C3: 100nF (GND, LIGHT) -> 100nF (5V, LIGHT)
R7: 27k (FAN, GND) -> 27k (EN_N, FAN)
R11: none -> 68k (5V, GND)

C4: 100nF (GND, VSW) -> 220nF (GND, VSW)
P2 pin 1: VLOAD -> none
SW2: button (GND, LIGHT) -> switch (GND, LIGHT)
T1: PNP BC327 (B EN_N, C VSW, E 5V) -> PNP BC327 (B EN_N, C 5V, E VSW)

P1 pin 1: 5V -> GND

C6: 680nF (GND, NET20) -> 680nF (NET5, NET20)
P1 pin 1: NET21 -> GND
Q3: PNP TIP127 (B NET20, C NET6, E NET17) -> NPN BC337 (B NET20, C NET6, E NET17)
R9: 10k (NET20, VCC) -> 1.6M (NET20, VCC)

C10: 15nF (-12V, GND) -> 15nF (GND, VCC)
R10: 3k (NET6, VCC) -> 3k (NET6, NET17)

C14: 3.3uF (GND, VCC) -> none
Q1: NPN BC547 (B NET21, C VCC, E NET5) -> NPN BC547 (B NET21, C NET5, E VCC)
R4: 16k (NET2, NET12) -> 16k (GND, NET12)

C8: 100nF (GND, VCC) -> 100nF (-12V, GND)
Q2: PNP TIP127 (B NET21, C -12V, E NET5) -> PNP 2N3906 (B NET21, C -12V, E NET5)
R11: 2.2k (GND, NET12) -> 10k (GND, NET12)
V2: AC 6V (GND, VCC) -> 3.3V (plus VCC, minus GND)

__Aim of the task__
From the first line to the last, copy the records without alteration.

__Task result__
C3: 100nF (GND, LIGHT) -> 100nF (5V, LIGHT)
R7: 27k (FAN, GND) -> 27k (EN_N, FAN)
R11: none -> 68k (5V, GND)

C4: 100nF (GND, VSW) -> 220nF (GND, VSW)
P2 pin 1: VLOAD -> none
SW2: button (GND, LIGHT) -> switch (GND, LIGHT)
T1: PNP BC327 (B EN_N, C VSW, E 5V) -> PNP BC327 (B EN_N, C 5V, E VSW)

P1 pin 1: 5V -> GND

C6: 680nF (GND, NET20) -> 680nF (NET5, NET20)
P1 pin 1: NET21 -> GND
Q3: PNP TIP127 (B NET20, C NET6, E NET17) -> NPN BC337 (B NET20, C NET6, E NET17)
R9: 10k (NET20, VCC) -> 1.6M (NET20, VCC)

C10: 15nF (-12V, GND) -> 15nF (GND, VCC)
R10: 3k (NET6, VCC) -> 3k (NET6, NET17)

C14: 3.3uF (GND, VCC) -> none
Q1: NPN BC547 (B NET21, C VCC, E NET5) -> NPN BC547 (B NET21, C NET5, E VCC)
R4: 16k (NET2, NET12) -> 16k (GND, NET12)

C8: 100nF (GND, VCC) -> 100nF (-12V, GND)
Q2: PNP TIP127 (B NET21, C -12V, E NET5) -> PNP 2N3906 (B NET21, C -12V, E NET5)
R11: 2.2k (GND, NET12) -> 10k (GND, NET12)
V2: AC 6V (GND, VCC) -> 3.3V (plus VCC, minus GND)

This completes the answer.